WHAT TO DO:
Starting at the line that contains "(368, 341) = (299, 467): white" and ending at the line that contains "(707, 207) = (719, 438): none", the lines below are to be given again exactly, with nothing added.

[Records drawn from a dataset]
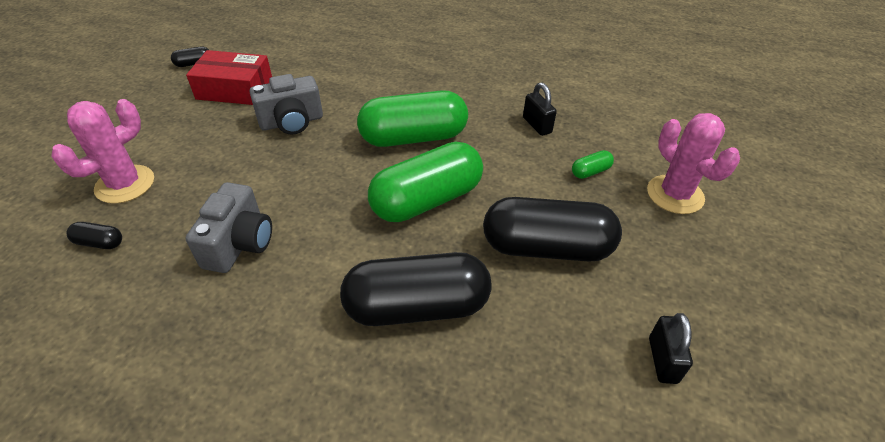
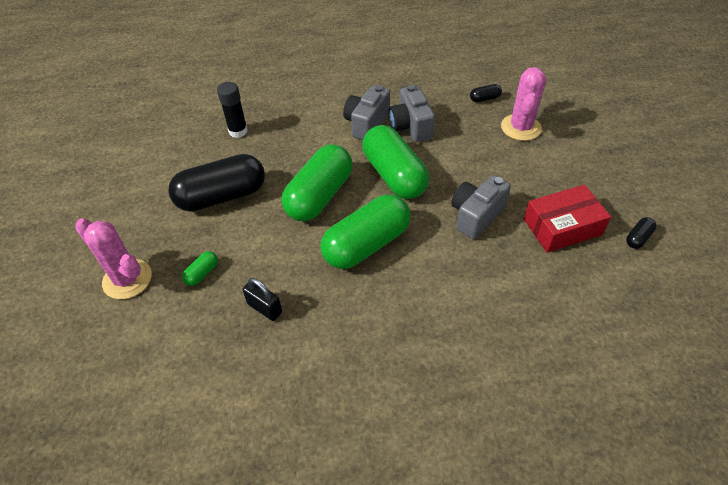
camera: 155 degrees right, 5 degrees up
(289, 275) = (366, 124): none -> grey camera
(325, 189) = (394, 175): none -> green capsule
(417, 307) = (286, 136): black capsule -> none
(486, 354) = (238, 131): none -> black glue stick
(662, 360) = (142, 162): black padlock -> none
--
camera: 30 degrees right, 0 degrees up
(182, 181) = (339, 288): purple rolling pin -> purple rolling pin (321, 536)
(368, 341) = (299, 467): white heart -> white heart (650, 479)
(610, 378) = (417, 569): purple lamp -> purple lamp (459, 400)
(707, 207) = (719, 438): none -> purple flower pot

WRITTEN ANSWER:
(368, 341) = (299, 467): white heart -> white heart (650, 479)
(610, 378) = (417, 569): purple lamp -> purple lamp (459, 400)
(707, 207) = (719, 438): none -> purple flower pot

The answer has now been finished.